**WHAT YOU ARE ASKED TO DO**: Set down the records below verbatim, from the line that contains "gurney (553, 1304)" through the line that contains "mentor (819, 1093)", including both of those lines.

┌─ SOURCE MATERIAL

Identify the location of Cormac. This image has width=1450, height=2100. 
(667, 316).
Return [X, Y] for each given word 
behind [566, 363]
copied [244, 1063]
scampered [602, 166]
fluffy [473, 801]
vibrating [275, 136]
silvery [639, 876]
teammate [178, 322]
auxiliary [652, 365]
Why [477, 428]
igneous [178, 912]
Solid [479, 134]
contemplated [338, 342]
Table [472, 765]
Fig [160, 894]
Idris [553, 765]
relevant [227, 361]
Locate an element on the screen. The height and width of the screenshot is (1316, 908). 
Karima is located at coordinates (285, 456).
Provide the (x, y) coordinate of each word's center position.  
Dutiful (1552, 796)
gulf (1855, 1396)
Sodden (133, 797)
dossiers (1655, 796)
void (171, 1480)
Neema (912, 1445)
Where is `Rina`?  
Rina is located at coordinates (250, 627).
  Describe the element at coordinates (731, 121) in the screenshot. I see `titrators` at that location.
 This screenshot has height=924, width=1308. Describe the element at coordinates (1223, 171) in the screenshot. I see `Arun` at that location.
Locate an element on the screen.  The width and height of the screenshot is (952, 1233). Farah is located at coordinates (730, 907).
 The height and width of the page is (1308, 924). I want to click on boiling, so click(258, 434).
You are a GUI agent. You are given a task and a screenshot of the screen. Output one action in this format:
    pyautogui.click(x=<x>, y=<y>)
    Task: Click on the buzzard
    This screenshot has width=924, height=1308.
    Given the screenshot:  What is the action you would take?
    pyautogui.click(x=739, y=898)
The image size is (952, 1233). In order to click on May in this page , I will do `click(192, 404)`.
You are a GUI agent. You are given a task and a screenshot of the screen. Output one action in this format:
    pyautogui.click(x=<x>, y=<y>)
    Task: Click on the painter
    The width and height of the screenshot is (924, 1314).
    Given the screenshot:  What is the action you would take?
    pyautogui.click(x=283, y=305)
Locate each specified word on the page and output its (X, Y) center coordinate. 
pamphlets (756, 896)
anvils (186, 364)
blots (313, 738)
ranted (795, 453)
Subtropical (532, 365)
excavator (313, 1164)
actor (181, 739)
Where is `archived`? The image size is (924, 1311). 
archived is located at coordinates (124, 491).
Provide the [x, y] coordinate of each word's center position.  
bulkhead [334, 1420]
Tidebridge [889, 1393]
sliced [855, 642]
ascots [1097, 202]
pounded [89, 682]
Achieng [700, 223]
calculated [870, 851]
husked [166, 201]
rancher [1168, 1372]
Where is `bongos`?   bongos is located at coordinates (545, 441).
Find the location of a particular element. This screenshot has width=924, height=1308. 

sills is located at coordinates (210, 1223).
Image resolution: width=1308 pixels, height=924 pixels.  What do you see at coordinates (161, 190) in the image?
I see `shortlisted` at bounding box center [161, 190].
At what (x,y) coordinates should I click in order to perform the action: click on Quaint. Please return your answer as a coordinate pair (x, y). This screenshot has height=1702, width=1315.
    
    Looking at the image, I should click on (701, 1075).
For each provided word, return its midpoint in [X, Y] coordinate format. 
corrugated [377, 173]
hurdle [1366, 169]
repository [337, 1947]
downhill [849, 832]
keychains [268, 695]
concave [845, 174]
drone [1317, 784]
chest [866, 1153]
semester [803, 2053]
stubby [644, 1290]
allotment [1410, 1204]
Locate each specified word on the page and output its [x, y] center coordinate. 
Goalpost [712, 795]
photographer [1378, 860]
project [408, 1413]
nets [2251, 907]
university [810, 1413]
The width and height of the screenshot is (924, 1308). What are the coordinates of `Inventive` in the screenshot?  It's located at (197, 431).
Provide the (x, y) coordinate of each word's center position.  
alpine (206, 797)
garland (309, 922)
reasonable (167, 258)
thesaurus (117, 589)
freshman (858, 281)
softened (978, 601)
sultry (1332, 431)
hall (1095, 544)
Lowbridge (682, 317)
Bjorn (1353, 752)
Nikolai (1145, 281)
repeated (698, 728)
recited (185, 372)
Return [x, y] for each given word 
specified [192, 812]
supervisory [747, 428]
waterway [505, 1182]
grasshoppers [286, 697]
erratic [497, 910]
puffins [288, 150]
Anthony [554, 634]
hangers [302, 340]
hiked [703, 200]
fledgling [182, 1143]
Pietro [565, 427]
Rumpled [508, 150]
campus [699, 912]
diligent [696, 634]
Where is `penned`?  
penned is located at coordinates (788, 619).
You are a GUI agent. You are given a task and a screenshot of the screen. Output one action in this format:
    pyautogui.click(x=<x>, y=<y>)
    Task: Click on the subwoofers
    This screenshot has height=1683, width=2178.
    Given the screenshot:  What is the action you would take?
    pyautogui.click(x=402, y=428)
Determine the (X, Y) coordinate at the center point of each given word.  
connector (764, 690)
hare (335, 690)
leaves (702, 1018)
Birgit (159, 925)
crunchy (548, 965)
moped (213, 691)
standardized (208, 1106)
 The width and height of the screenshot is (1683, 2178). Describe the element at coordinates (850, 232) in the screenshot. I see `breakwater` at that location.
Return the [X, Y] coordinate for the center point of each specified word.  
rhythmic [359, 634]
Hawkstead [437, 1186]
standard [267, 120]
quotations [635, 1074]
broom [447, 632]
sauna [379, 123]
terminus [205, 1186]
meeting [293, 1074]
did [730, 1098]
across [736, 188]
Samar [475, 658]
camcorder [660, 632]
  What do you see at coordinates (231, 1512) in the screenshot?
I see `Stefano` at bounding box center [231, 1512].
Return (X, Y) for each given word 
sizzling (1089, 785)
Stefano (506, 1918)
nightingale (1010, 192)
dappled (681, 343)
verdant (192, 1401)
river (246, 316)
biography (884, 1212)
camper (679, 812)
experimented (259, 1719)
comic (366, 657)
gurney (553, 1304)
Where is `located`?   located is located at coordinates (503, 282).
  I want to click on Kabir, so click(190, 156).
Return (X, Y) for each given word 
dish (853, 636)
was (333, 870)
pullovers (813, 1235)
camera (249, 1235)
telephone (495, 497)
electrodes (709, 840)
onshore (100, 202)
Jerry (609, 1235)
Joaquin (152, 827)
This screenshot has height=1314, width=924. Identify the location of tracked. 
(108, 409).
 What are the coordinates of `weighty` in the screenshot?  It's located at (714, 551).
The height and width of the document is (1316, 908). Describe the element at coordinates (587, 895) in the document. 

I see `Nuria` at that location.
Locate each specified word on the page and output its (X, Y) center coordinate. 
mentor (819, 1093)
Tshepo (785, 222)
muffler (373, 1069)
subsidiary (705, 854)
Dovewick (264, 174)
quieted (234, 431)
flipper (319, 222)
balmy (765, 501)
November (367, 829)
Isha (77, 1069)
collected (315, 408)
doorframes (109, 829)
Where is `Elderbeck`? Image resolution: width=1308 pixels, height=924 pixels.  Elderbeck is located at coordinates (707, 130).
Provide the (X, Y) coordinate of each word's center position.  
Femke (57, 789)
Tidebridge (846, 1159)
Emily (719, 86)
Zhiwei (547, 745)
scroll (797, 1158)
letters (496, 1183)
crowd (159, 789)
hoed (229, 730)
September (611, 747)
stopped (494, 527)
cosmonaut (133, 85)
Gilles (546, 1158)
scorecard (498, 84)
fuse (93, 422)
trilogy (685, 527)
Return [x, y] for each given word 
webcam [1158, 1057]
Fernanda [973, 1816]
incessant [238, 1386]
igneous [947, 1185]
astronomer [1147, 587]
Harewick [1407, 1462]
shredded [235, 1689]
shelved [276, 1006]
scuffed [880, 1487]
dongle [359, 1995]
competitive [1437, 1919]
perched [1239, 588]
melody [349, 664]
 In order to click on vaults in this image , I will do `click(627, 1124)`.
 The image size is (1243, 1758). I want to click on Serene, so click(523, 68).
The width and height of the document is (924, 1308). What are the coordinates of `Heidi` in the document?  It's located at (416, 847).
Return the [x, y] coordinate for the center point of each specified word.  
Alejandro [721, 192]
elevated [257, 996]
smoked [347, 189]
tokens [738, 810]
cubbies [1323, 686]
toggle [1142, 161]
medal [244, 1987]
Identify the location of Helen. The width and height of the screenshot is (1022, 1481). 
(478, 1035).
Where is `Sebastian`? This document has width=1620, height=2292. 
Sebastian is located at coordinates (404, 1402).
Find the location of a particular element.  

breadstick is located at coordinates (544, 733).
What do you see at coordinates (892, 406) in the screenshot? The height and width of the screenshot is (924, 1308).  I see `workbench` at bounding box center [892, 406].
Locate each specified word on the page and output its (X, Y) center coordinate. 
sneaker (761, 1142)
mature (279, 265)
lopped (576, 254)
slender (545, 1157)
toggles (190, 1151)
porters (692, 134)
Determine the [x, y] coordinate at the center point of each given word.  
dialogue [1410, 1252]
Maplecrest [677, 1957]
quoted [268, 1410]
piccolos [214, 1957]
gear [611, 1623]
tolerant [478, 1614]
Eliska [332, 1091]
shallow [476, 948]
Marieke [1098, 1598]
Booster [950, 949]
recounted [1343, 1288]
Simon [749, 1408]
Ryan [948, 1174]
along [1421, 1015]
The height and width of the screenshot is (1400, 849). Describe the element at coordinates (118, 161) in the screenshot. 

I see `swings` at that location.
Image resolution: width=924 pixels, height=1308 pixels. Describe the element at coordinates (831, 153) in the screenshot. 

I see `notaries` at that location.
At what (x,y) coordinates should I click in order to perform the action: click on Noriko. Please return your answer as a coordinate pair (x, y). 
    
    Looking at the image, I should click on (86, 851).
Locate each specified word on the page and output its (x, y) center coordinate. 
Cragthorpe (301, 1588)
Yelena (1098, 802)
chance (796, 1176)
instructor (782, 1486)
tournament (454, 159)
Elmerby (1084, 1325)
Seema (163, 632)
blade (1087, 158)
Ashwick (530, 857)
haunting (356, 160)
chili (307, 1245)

└─

**THE RESULT**:
gurney (553, 1304)
Where is `located`?   located is located at coordinates (503, 282).
  I want to click on Kabir, so click(190, 156).
Return (X, Y) for each given word 
dish (853, 636)
was (333, 870)
pullovers (813, 1235)
camera (249, 1235)
telephone (495, 497)
electrodes (709, 840)
onshore (100, 202)
Jerry (609, 1235)
Joaquin (152, 827)
This screenshot has height=1314, width=924. Identify the location of tracked. 
(108, 409).
 What are the coordinates of `weighty` in the screenshot?  It's located at (714, 551).
The height and width of the document is (1316, 908). Describe the element at coordinates (587, 895) in the document. 

I see `Nuria` at that location.
Locate each specified word on the page and output its (X, Y) center coordinate. 
mentor (819, 1093)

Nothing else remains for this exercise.